(Object matching data)
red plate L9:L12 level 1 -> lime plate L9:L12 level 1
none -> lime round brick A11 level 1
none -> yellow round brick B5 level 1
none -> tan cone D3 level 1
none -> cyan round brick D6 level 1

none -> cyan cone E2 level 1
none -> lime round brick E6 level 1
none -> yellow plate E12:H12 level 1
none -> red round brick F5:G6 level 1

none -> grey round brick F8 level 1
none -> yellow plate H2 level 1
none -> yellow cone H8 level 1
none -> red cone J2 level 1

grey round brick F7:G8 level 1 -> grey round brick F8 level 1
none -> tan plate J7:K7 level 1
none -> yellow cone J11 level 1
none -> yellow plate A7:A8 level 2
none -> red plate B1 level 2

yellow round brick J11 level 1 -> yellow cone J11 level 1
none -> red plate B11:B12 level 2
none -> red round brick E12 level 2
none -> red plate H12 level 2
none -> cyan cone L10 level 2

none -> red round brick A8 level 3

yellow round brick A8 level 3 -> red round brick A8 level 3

▶ [EXERCISE OBJECTIVE] Only this range is to be output: the line that contains "none -> red round brick A8 level 3" through the last line of the records above, both inclusive.

▶ [REPLY TO THE TASK]
none -> red round brick A8 level 3

yellow round brick A8 level 3 -> red round brick A8 level 3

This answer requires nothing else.